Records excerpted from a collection
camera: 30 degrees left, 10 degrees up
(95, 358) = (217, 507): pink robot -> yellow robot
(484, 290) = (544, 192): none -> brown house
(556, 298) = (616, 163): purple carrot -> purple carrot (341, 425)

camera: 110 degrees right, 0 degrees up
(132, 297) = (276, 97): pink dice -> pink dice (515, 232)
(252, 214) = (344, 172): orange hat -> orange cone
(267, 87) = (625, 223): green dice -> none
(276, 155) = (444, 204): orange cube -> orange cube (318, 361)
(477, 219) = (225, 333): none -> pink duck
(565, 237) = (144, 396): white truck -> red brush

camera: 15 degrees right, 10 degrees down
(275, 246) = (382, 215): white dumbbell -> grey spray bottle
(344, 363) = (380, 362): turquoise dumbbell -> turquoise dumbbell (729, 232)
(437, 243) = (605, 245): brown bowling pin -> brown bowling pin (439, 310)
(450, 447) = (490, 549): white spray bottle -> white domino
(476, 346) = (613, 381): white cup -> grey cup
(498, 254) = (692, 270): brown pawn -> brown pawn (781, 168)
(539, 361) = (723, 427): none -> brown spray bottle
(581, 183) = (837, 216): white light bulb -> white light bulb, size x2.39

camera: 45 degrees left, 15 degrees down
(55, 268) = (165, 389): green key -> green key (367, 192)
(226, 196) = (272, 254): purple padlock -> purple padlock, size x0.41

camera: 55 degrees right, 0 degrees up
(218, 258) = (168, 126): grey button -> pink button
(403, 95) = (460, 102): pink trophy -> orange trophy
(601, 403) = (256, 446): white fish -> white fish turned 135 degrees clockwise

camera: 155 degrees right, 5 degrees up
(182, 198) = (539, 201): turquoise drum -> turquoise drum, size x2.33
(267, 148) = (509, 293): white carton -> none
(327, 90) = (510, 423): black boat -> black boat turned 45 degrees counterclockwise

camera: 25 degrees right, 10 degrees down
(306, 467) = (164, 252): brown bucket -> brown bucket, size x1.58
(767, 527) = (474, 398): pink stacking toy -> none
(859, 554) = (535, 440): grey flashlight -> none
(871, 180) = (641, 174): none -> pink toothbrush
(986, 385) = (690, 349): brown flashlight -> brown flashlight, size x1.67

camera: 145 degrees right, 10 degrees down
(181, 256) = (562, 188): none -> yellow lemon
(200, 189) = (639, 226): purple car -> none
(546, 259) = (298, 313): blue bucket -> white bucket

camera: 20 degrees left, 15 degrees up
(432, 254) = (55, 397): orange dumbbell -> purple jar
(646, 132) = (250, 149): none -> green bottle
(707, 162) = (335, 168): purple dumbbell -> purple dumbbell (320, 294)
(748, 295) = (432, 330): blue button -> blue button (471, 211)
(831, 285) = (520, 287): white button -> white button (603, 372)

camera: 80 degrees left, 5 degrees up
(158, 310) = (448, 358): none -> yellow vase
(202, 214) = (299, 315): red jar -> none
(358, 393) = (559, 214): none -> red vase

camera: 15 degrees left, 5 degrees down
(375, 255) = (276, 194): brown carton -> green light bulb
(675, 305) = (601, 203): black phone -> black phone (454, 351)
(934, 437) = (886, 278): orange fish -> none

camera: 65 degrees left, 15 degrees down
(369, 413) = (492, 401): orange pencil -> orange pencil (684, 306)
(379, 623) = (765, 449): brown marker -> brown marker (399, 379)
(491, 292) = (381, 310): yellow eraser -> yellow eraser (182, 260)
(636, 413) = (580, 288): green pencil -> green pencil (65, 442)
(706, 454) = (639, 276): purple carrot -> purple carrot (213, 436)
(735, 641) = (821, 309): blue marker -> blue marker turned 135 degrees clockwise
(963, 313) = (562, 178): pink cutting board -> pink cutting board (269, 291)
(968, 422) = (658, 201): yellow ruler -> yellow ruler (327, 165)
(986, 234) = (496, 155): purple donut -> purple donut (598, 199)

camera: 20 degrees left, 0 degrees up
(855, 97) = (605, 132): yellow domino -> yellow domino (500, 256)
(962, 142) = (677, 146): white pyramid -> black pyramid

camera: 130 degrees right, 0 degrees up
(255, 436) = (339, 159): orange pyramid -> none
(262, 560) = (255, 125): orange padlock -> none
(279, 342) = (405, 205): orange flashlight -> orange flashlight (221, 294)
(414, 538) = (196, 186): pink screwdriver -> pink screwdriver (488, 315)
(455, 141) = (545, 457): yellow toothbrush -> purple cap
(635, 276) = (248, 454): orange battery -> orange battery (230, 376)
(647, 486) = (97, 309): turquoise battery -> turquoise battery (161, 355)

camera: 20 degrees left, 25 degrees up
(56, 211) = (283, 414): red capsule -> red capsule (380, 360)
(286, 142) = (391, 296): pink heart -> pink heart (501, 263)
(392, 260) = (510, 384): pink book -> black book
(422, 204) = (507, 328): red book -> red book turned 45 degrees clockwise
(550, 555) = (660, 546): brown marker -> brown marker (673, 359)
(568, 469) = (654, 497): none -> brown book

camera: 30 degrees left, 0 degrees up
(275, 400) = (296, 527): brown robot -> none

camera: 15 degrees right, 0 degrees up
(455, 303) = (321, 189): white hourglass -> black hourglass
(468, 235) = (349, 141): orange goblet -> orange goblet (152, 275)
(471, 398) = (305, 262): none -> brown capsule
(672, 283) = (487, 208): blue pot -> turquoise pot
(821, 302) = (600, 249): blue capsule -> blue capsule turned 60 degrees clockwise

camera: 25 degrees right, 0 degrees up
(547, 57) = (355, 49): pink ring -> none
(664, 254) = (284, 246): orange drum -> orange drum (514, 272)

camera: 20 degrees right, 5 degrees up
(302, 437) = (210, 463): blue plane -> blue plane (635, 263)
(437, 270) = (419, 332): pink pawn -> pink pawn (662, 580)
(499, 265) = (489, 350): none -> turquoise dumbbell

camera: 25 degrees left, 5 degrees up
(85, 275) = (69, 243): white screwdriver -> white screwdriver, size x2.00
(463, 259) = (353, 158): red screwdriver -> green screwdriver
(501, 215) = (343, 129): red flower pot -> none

What needs to be done ▸
Beginning at the line that contains "(821, 302) = (600, 249): blue", reproduce every line down to the last line of the entries above, exactly and only those.

Result ▸
(821, 302) = (600, 249): blue capsule -> blue capsule turned 60 degrees clockwise

camera: 25 degrees right, 0 degrees up
(547, 57) = (355, 49): pink ring -> none
(664, 254) = (284, 246): orange drum -> orange drum (514, 272)

camera: 20 degrees right, 5 degrees up
(302, 437) = (210, 463): blue plane -> blue plane (635, 263)
(437, 270) = (419, 332): pink pawn -> pink pawn (662, 580)
(499, 265) = (489, 350): none -> turquoise dumbbell

camera: 25 degrees left, 5 degrees up
(85, 275) = (69, 243): white screwdriver -> white screwdriver, size x2.00
(463, 259) = (353, 158): red screwdriver -> green screwdriver
(501, 215) = (343, 129): red flower pot -> none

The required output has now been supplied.